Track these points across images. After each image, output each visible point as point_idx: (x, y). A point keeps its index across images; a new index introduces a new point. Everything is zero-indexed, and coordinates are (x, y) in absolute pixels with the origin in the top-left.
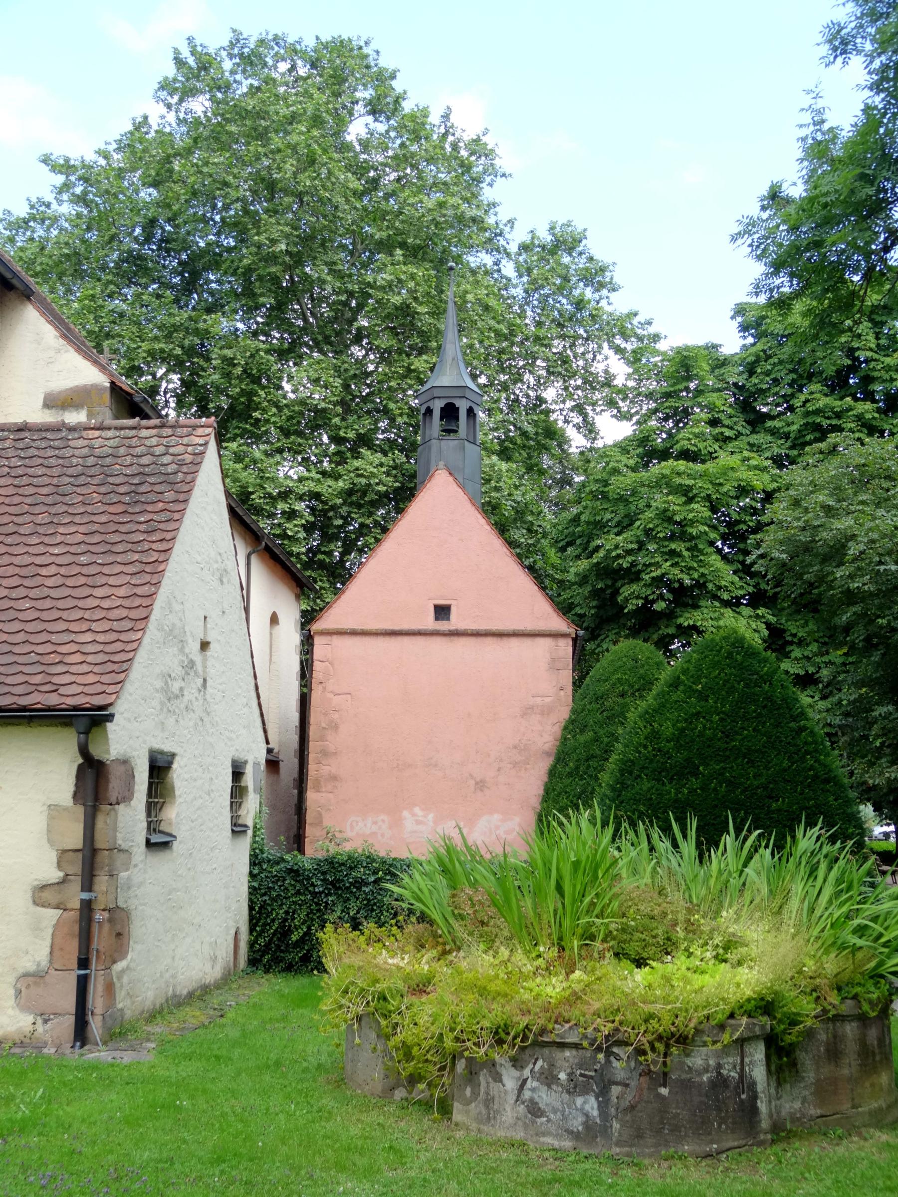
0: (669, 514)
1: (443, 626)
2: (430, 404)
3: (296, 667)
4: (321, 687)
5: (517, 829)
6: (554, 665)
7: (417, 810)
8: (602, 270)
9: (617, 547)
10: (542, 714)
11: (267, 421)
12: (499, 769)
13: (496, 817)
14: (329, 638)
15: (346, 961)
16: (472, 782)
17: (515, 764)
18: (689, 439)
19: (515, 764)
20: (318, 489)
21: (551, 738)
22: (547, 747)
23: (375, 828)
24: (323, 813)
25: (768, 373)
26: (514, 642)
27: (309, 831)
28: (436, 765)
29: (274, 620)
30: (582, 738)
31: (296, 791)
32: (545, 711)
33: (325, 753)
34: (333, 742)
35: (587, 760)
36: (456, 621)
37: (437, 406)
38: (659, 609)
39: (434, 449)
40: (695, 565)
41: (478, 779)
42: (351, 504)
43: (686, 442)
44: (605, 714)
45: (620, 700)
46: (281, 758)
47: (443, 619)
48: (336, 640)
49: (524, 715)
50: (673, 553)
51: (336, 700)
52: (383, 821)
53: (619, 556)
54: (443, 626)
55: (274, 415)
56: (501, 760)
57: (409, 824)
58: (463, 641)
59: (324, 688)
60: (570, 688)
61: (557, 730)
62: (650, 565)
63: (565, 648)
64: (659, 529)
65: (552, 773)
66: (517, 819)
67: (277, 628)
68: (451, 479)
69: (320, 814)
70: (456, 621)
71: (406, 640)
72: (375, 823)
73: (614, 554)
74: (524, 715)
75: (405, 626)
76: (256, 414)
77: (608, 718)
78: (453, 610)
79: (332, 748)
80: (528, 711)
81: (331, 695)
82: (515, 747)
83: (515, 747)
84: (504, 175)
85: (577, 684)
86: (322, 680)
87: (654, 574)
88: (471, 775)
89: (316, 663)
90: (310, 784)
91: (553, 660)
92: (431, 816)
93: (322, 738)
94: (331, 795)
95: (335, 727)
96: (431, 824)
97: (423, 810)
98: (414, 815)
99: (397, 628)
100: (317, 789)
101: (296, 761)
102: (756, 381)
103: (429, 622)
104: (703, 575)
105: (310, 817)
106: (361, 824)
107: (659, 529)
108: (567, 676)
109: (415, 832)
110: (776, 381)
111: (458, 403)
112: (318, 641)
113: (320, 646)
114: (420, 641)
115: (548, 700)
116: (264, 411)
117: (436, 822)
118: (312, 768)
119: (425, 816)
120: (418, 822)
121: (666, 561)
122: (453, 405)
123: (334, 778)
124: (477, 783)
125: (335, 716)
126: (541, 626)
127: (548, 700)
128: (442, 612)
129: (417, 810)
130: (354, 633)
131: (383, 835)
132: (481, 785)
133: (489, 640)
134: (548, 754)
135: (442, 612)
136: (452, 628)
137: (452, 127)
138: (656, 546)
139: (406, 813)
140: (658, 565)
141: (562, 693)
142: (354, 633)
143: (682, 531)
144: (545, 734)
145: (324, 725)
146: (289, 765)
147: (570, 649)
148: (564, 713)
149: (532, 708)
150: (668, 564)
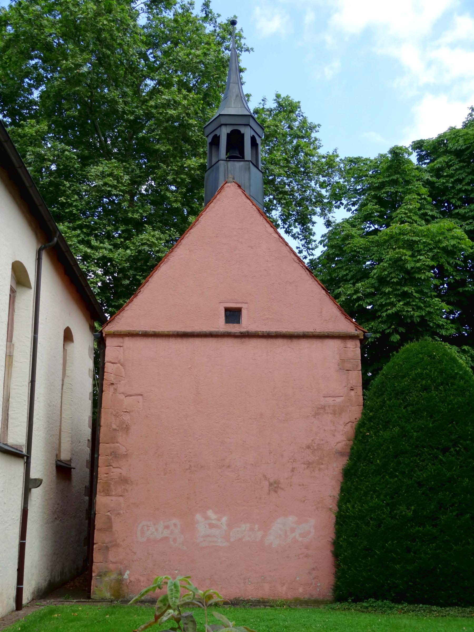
0: (400, 263)
1: (234, 328)
2: (217, 132)
3: (89, 388)
4: (112, 388)
5: (313, 530)
6: (343, 366)
7: (210, 513)
8: (312, 128)
9: (357, 292)
10: (334, 413)
11: (71, 205)
12: (293, 470)
13: (292, 519)
14: (121, 340)
15: (31, 9)
16: (266, 484)
17: (309, 464)
18: (405, 214)
19: (309, 464)
20: (111, 255)
21: (344, 438)
22: (340, 447)
23: (166, 533)
24: (113, 517)
25: (451, 176)
26: (304, 344)
27: (97, 536)
28: (229, 467)
29: (68, 336)
30: (386, 434)
31: (87, 498)
32: (338, 411)
33: (115, 455)
34: (124, 443)
35: (396, 457)
36: (247, 324)
37: (224, 132)
38: (395, 340)
39: (222, 169)
40: (422, 305)
41: (272, 481)
42: (136, 269)
43: (403, 216)
44: (409, 408)
45: (424, 394)
46: (73, 465)
47: (233, 322)
48: (128, 342)
49: (316, 415)
50: (405, 295)
51: (127, 401)
52: (175, 525)
53: (359, 299)
54: (234, 328)
55: (76, 200)
56: (295, 461)
57: (202, 528)
58: (254, 342)
59: (115, 389)
60: (360, 390)
61: (349, 429)
62: (386, 305)
63: (354, 350)
64: (393, 275)
65: (348, 474)
66: (312, 522)
67: (70, 347)
68: (239, 191)
69: (110, 519)
70: (247, 324)
71: (198, 342)
72: (167, 527)
73: (355, 297)
74: (316, 415)
75: (197, 328)
76: (62, 199)
77: (413, 412)
78: (244, 313)
79: (122, 450)
80: (320, 411)
81: (122, 397)
82: (308, 447)
83: (308, 447)
84: (247, 50)
85: (366, 383)
86: (114, 381)
87: (389, 312)
88: (265, 476)
89: (107, 365)
90: (99, 487)
91: (343, 361)
92: (224, 519)
93: (113, 440)
94: (121, 499)
95: (126, 429)
96: (225, 527)
97: (216, 513)
98: (207, 518)
99: (189, 330)
100: (107, 493)
101: (88, 471)
102: (444, 181)
103: (220, 325)
104: (429, 313)
105: (99, 523)
106: (152, 529)
107: (393, 275)
108: (356, 377)
109: (209, 536)
110: (460, 181)
111: (243, 130)
112: (109, 342)
113: (112, 349)
114: (212, 343)
115: (339, 400)
116: (68, 197)
117: (230, 526)
118: (102, 470)
119: (219, 520)
120: (211, 526)
121: (399, 301)
122: (239, 131)
123: (124, 481)
124: (271, 484)
125: (126, 417)
126: (330, 328)
127: (339, 400)
128: (233, 315)
129: (210, 513)
130: (146, 335)
131: (175, 540)
132: (275, 486)
133: (280, 342)
134: (341, 454)
135: (233, 315)
136: (243, 330)
137: (211, 13)
138: (390, 289)
139: (198, 517)
140: (393, 305)
141: (353, 393)
142: (146, 335)
143: (410, 277)
144: (337, 433)
145: (114, 427)
146: (80, 473)
147: (359, 351)
148: (355, 413)
149: (323, 408)
150: (401, 303)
+ + + + +
Convert every line of the listing above into a numbered list, omitting blank lines and the pictures.

Exercise result -
1. Track these points across images. After each image, output each visible point as point_idx: (x, y). A point keeps its index across images; a new index introduces a new point. Everything is zero-indexed, and coordinates are (x, y) in absolute pixels with the origin in the top-left.
2. 0: (669, 514)
3. 1: (443, 626)
4. 2: (430, 404)
5. 3: (296, 667)
6. 4: (321, 687)
7. 5: (517, 829)
8. 6: (554, 665)
9. 7: (417, 810)
10. 8: (602, 270)
11. 9: (617, 547)
12. 10: (542, 714)
13. 11: (267, 421)
14. 12: (499, 769)
15. 13: (496, 817)
16. 14: (329, 638)
17. 15: (346, 961)
18. 16: (472, 782)
19. 17: (515, 764)
20. 18: (689, 439)
21. 19: (515, 764)
22. 20: (318, 489)
23. 21: (551, 738)
24. 22: (547, 747)
25. 23: (375, 828)
26. 24: (323, 813)
27. 25: (768, 373)
28. 26: (514, 642)
29. 27: (309, 831)
30. 28: (436, 765)
31. 29: (274, 620)
32. 30: (582, 738)
33. 31: (296, 791)
34. 32: (545, 711)
35. 33: (325, 753)
36. 34: (333, 742)
37. 35: (587, 760)
38. 36: (456, 621)
39. 37: (437, 406)
40. 38: (659, 609)
41. 39: (434, 449)
42. 40: (695, 565)
43. 41: (478, 779)
44. 42: (351, 504)
45. 43: (686, 442)
46. 44: (605, 714)
47. 45: (620, 700)
48. 46: (281, 758)
49. 47: (443, 619)
50. 48: (336, 640)
51. 49: (524, 715)
52. 50: (673, 553)
53. 51: (336, 700)
54. 52: (383, 821)
55. 53: (619, 556)
56. 54: (443, 626)
57. 55: (274, 415)
58. 56: (501, 760)
59. 57: (409, 824)
60. 58: (463, 641)
61. 59: (324, 688)
62. 60: (570, 688)
63. 61: (557, 730)
64. 62: (650, 565)
65. 63: (565, 648)
66. 64: (659, 529)
67. 65: (552, 773)
68. 66: (517, 819)
69. 67: (277, 628)
70. 68: (451, 479)
71. 69: (320, 814)
72. 70: (456, 621)
73. 71: (406, 640)
74. 72: (375, 823)
75. 73: (614, 554)
76. 74: (524, 715)
77. 75: (405, 626)
78. 76: (256, 414)
79. 77: (608, 718)
80. 78: (453, 610)
81. 79: (332, 748)
82. 80: (528, 711)
83. 81: (331, 695)
84. 82: (515, 747)
85. 83: (515, 747)
86. 84: (504, 175)
87. 85: (577, 684)
88. 86: (322, 680)
89. 87: (654, 574)
90. 88: (471, 775)
91. 89: (316, 663)
92. 90: (310, 784)
93. 91: (553, 660)
94. 92: (431, 816)
95. 93: (322, 738)
96. 94: (331, 795)
97. 95: (335, 727)
98. 96: (431, 824)
99. 97: (423, 810)
100. 98: (414, 815)
101. 99: (397, 628)
102. 100: (317, 789)
103. 101: (296, 761)
104. 102: (756, 381)
105. 103: (429, 622)
106. 104: (703, 575)
107. 105: (310, 817)
108. 106: (361, 824)
109. 107: (659, 529)
110. 108: (567, 676)
111. 109: (415, 832)
112. 110: (776, 381)
113. 111: (458, 403)
114. 112: (318, 641)
115. 113: (320, 646)
116. 114: (420, 641)
117. 115: (548, 700)
118. 116: (264, 411)
119. 117: (436, 822)
120. 118: (312, 768)
121. 119: (425, 816)
122. 120: (418, 822)
123. 121: (666, 561)
124. 122: (453, 405)
125. 123: (334, 778)
126. 124: (477, 783)
127. 125: (335, 716)
128. 126: (541, 626)
129. 127: (548, 700)
130. 128: (442, 612)
131. 129: (417, 810)
132. 130: (354, 633)
133. 131: (383, 835)
134. 132: (481, 785)
135. 133: (489, 640)
136. 134: (548, 754)
137. 135: (442, 612)
138. 136: (452, 628)
139. 137: (452, 127)
140. 138: (656, 546)
141. 139: (406, 813)
142. 140: (658, 565)
143. 141: (562, 693)
144. 142: (354, 633)
145. 143: (682, 531)
146. 144: (545, 734)
147. 145: (324, 725)
148. 146: (289, 765)
149. 147: (570, 649)
150. 148: (564, 713)
151. 149: (532, 708)
152. 150: (668, 564)
153. 0: (400, 263)
154. 1: (234, 328)
155. 2: (217, 132)
156. 3: (89, 388)
157. 4: (112, 388)
158. 5: (313, 530)
159. 6: (343, 366)
160. 7: (210, 513)
161. 8: (312, 128)
162. 9: (357, 292)
163. 10: (334, 413)
164. 11: (71, 205)
165. 12: (293, 470)
166. 13: (292, 519)
167. 14: (121, 340)
168. 15: (31, 9)
169. 16: (266, 484)
170. 17: (309, 464)
171. 18: (405, 214)
172. 19: (309, 464)
173. 20: (111, 255)
174. 21: (344, 438)
175. 22: (340, 447)
176. 23: (166, 533)
177. 24: (113, 517)
178. 25: (451, 176)
179. 26: (304, 344)
180. 27: (97, 536)
181. 28: (229, 467)
182. 29: (68, 336)
183. 30: (386, 434)
184. 31: (87, 498)
185. 32: (338, 411)
186. 33: (115, 455)
187. 34: (124, 443)
188. 35: (396, 457)
189. 36: (247, 324)
190. 37: (224, 132)
191. 38: (395, 340)
192. 39: (222, 169)
193. 40: (422, 305)
194. 41: (272, 481)
195. 42: (136, 269)
196. 43: (403, 216)
197. 44: (409, 408)
198. 45: (424, 394)
199. 46: (73, 465)
200. 47: (233, 322)
201. 48: (128, 342)
202. 49: (316, 415)
203. 50: (405, 295)
204. 51: (127, 401)
205. 52: (175, 525)
206. 53: (359, 299)
207. 54: (234, 328)
208. 55: (76, 200)
209. 56: (295, 461)
210. 57: (202, 528)
211. 58: (254, 342)
212. 59: (115, 389)
213. 60: (360, 390)
214. 61: (349, 429)
215. 62: (386, 305)
216. 63: (354, 350)
217. 64: (393, 275)
218. 65: (348, 474)
219. 66: (312, 522)
220. 67: (70, 347)
221. 68: (239, 191)
222. 69: (110, 519)
223. 70: (247, 324)
224. 71: (198, 342)
225. 72: (167, 527)
226. 73: (355, 297)
227. 74: (316, 415)
228. 75: (197, 328)
229. 76: (62, 199)
230. 77: (413, 412)
231. 78: (244, 313)
232. 79: (122, 450)
233. 80: (320, 411)
234. 81: (122, 397)
235. 82: (308, 447)
236. 83: (308, 447)
237. 84: (247, 50)
238. 85: (366, 383)
239. 86: (114, 381)
240. 87: (389, 312)
241. 88: (265, 476)
242. 89: (107, 365)
243. 90: (99, 487)
244. 91: (343, 361)
245. 92: (224, 519)
246. 93: (113, 440)
247. 94: (121, 499)
248. 95: (126, 429)
249. 96: (225, 527)
250. 97: (216, 513)
251. 98: (207, 518)
252. 99: (189, 330)
253. 100: (107, 493)
254. 101: (88, 471)
255. 102: (444, 181)
256. 103: (220, 325)
257. 104: (429, 313)
258. 105: (99, 523)
259. 106: (152, 529)
260. 107: (393, 275)
261. 108: (356, 377)
262. 109: (209, 536)
263. 110: (460, 181)
264. 111: (243, 130)
265. 112: (109, 342)
266. 113: (112, 349)
267. 114: (212, 343)
268. 115: (339, 400)
269. 116: (68, 197)
270. 117: (230, 526)
271. 118: (102, 470)
272. 119: (219, 520)
273. 120: (211, 526)
274. 121: (399, 301)
275. 122: (239, 131)
276. 123: (124, 481)
277. 124: (271, 484)
278. 125: (126, 417)
279. 126: (330, 328)
280. 127: (339, 400)
281. 128: (233, 315)
282. 129: (210, 513)
283. 130: (146, 335)
284. 131: (175, 540)
285. 132: (275, 486)
286. 133: (280, 342)
287. 134: (341, 454)
288. 135: (233, 315)
289. 136: (243, 330)
290. 137: (211, 13)
291. 138: (390, 289)
292. 139: (198, 517)
293. 140: (393, 305)
294. 141: (353, 393)
295. 142: (146, 335)
296. 143: (410, 277)
297. 144: (337, 433)
298. 145: (114, 427)
299. 146: (80, 473)
300. 147: (359, 351)
301. 148: (355, 413)
302. 149: (323, 408)
303. 150: (401, 303)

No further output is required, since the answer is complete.